What is being asked
Count the lines in the material below that contain the string "clef" and reply with only that number.
— START Source material —
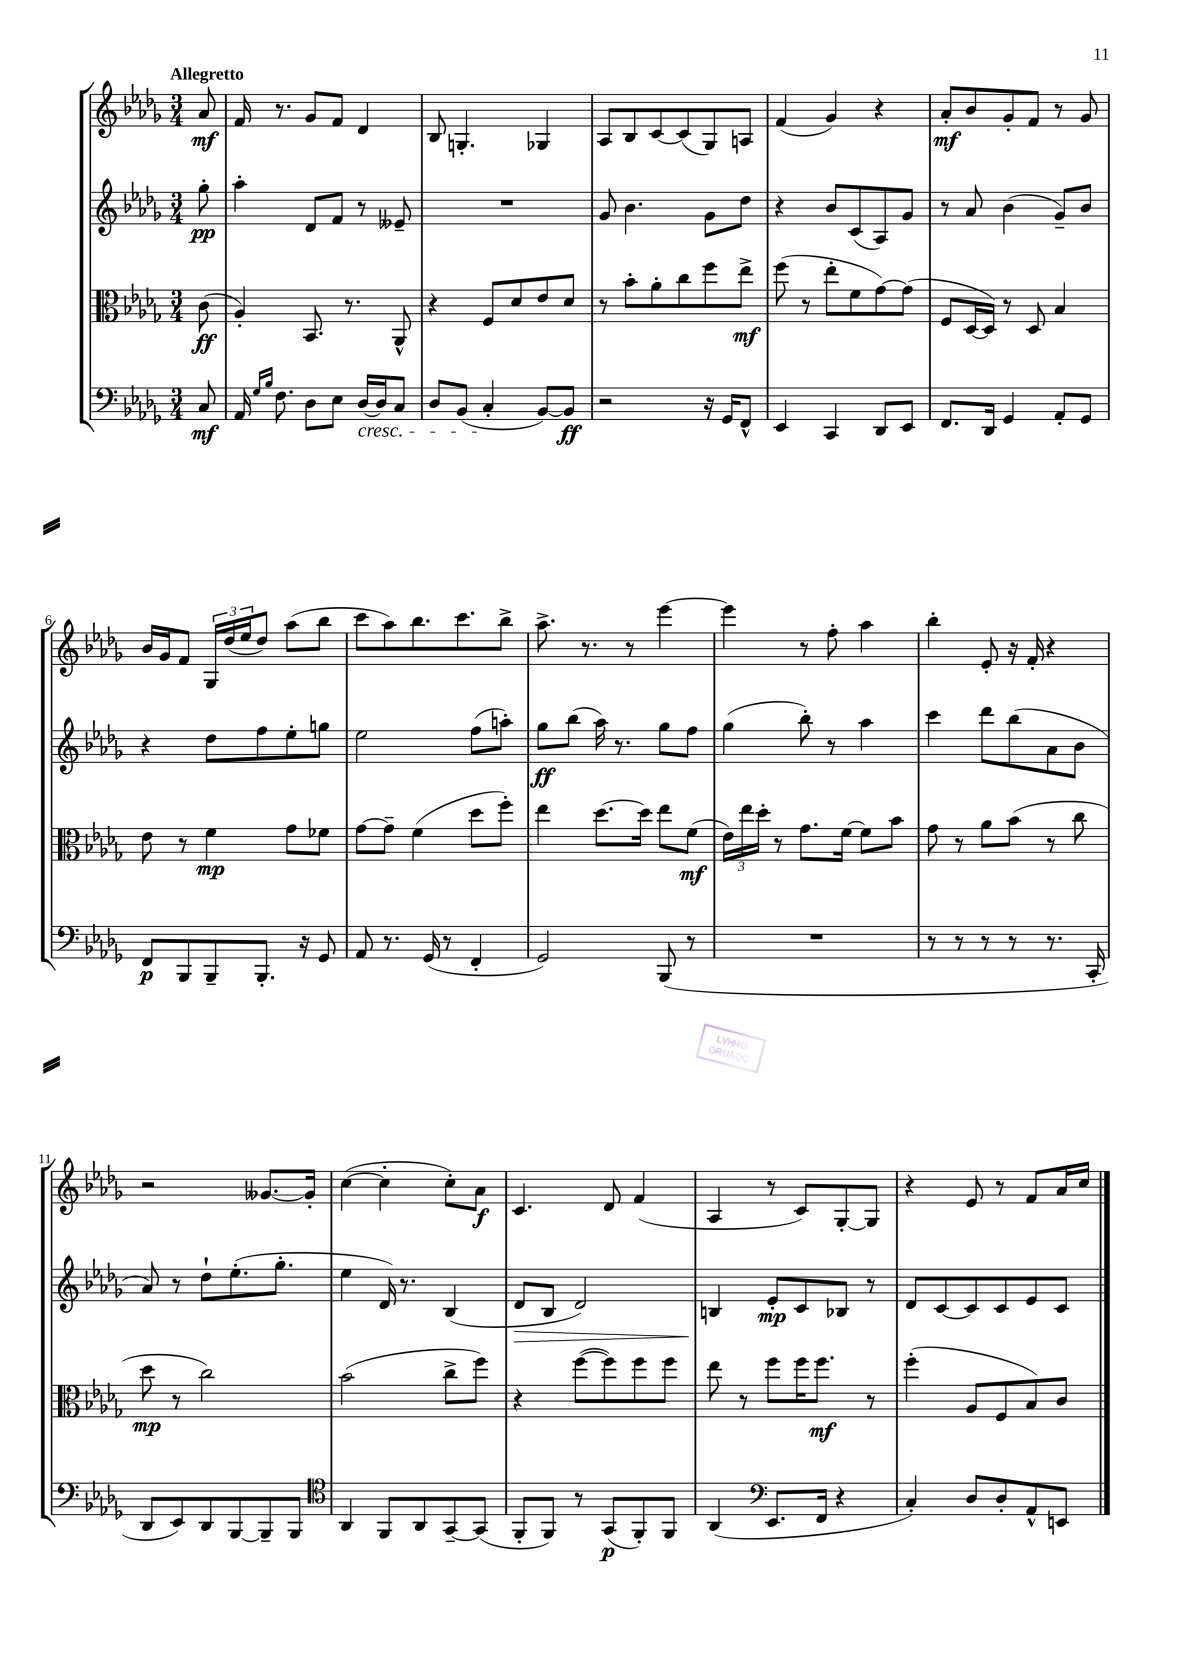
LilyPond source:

<<
\new StaffGroup <<
\new Staff = "s0" {
    \clef treble \key des \major \numericTimeSignature \time 3/4 \partial 8 \tempo "Allegretto"
    aes'8\mf |
    f'16 r8. ges'8 f'8 des'4 |
    bes8 g4.-. ges4 |
    aes8 bes8 c'8~ c'8( ges8) a8 |
    f'4( ges'4) r4 |
    aes'8-.\mf bes'8 ges'8-. f'8 r8 ges'8 |
    bes'16 ges'16 f'8 \tuplet 3/2 { ges16 des''16( ees''16 } des''8) aes''8( bes''8 |
    c'''8 aes''8) bes''8. c'''8. bes''8-> |
    aes''8.-> r8. r8 ees'''4~ |
    ees'''4 r8 f''8-. aes''4 |
    bes''4-. ees'8-. r16 f'16-. r4 |
    r2 geses'8.~ geses'16-. |
    c''4~( c''4-. c''8-.) aes'8\f |
    c'4. des'8 f'4( |
    aes4 r8 c'8) ges8~-. ges8 |
    r4 ees'8 r8 f'8 aes'16 c''16 \bar "|." |
}
\new Staff = "s1" {
    \clef treble \key des \major \numericTimeSignature \time 3/4 \partial 8
    ges''8-.\pp |
    aes''4-. des'8 f'8 r8 eeses'8-- |
    R2. |
    ges'8 bes'4. ges'8 des''8 |
    r4 bes'8 c'8( aes8) ges'8 |
    r8 aes'8 bes'4( ges'8--) bes'8 |
    r4 des''8 f''8 ees''8-. g''8 |
    ees''2 f''8( a''8-.) |
    ges''8\ff bes''8( aes''16) r8. ges''8 f''8 |
    ges''4( bes''8-.) r8 aes''4 |
    c'''4 des'''8 bes''8( aes'8 bes'8 |
    aes'8) r8 des''8-! ees''8.-.( ges''8.-. |
    ees''4 des'16) r8. bes4( |
    des'8\> bes8 des'2) |
    b4\! ees'8-.\mp c'8 bes8 r8 |
    des'8 c'8~ c'8 c'8 ees'8 c'8 \bar "|." |
}
\new Staff = "s2" {
    \clef alto \key des \major \numericTimeSignature \time 3/4 \partial 8
    c'8\ff( |
    aes4-.) bes,8. r8. aes,8-^ |
    r4 f8 des'8 ees'8 des'8 |
    r8 bes'8-. aes'8-. c''8 f''8 ees''8->\mf |
    f''8( r8 ees''8-. f'8 ges'8~) ges'8( |
    f8 des16~ des16) r8 des8 bes4 |
    ees'8 r8 f'4\mp ges'8 fes'8 |
    ges'8~ ges'8-- f'4( des''8 f''8-.) |
    ees''4 des''8.~ des''16 ees''8 f'8\mf( |
    \tuplet 3/2 { ees'16) ees''16 des''16-. } r8 ges'8. f'16~ f'8 bes'8 |
    ges'8 r8 aes'8 bes'8( r8 c''8 |
    des''8\mp r8 c''2) |
    bes'2( c''8-> f''8) |
    r4 f''8~( f''8) f''8 f''8 |
    ees''8 r8 f''8 f''16 f''8.\mf r8 |
    f''4-.( aes8 f8 bes8) c'8 \bar "|." |
}
\new Staff = "s3" {
    \clef bass \key des \major \numericTimeSignature \time 3/4 \partial 8
    c8\mf |
    aes,16 \grace { ges16 bes16 } f8. des8 ees8 des16~\cresc des16 c8 |
    des8 bes,8( c4-.\! bes,8~) bes,8\ff |
    r2 r16 ges,16 f,8-^ |
    ees,4 c,4 des,8 ees,8 |
    f,8. des,16 ges,4 aes,8-. ges,8 |
    f,8\p bes,,8 bes,,8-- bes,,8.-. r16 ges,8 |
    aes,8 r8. ges,16( r8 f,4-. |
    ges,2) bes,,8( r8 |
    R2. |
    r8 r8 r8 r8 r8. c,16-. |
    des,8 ees,8) des,8 bes,,8~ bes,,8-- bes,,8 |
    \clef tenor aes,4 f,8 aes,8 ges,8~-- ges,8( |
    f,8-. f,8) r8 ges,8\p( f,8-.) f,8 |
    aes,4( \clef bass ees,8. f,16 r4 |
    c4-.) des8 des8-. aes,8-^ e,8 \bar "|." |
}
>>
>>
— END Source material —
Exercise result
6